> **What needs to be done**
Using the data beneath this instruction, retype only the lines from the one that contains "building: [348,224,397,286] -> none" down to the one that contains "building: [253,408,302,443] ->", both included, exactly as they appear.

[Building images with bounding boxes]
-- Opening Marker --
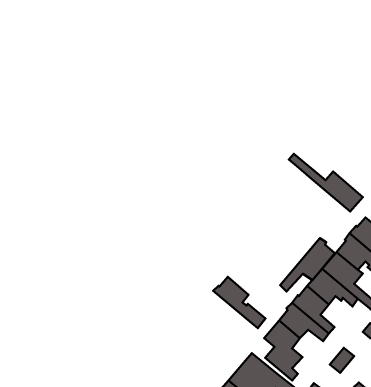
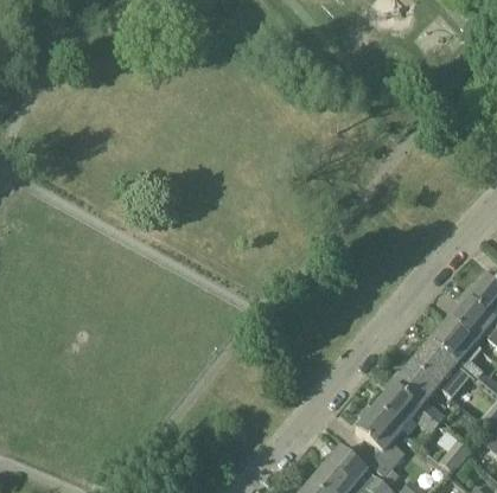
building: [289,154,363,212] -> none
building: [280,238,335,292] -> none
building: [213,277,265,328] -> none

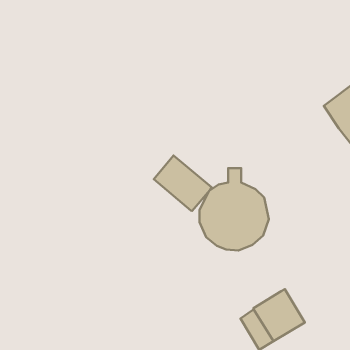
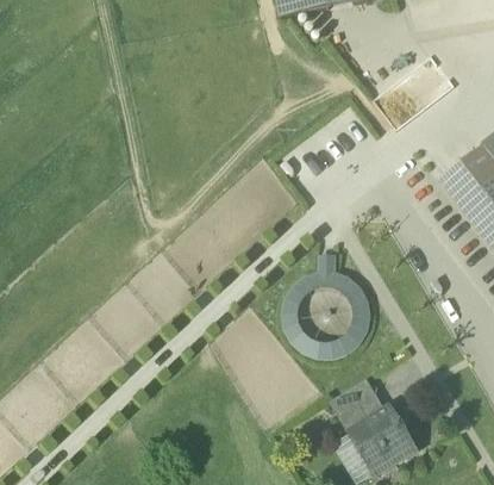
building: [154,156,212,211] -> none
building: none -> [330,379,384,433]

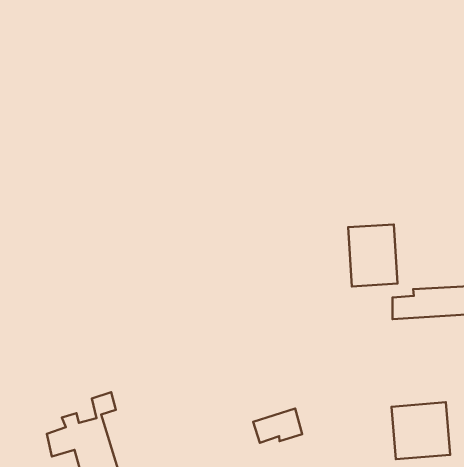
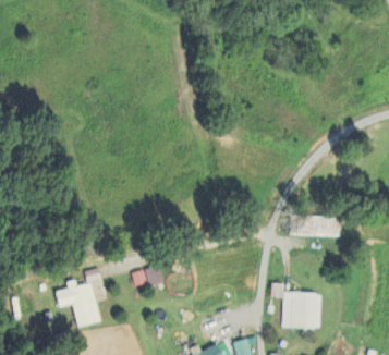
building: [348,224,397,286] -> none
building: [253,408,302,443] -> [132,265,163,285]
-- Closing Marker --
-- Opening Marker --
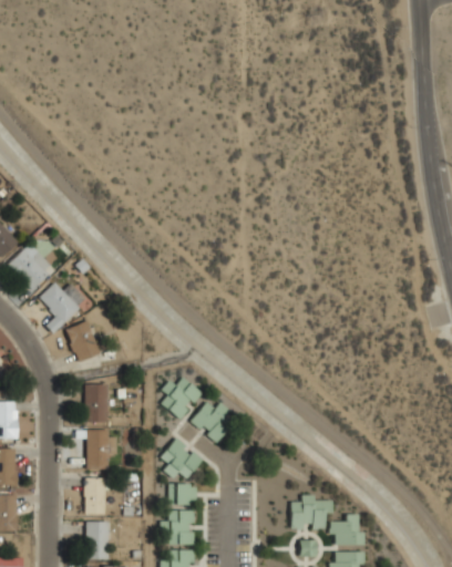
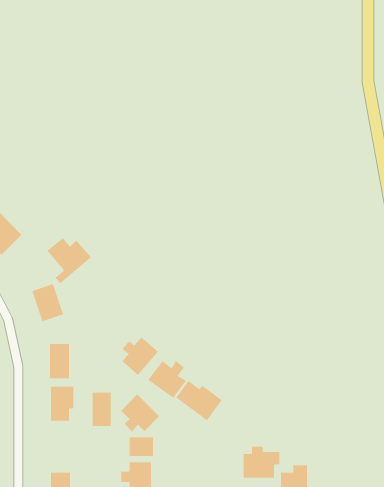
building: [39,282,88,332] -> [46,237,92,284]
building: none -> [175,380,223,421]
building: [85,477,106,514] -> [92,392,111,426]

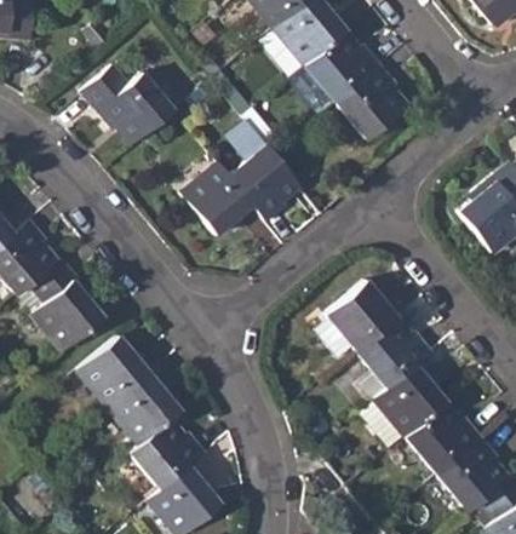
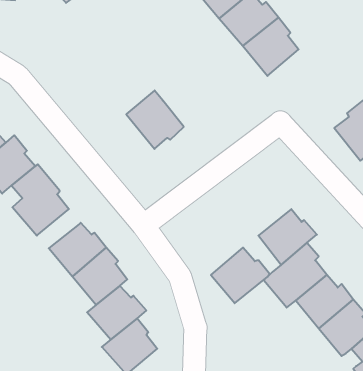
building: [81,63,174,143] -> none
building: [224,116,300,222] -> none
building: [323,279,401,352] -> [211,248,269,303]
-- Closing Marker --
> **Your solution**
building: [348,224,397,286] -> none
building: [253,408,302,443] -> [132,265,163,285]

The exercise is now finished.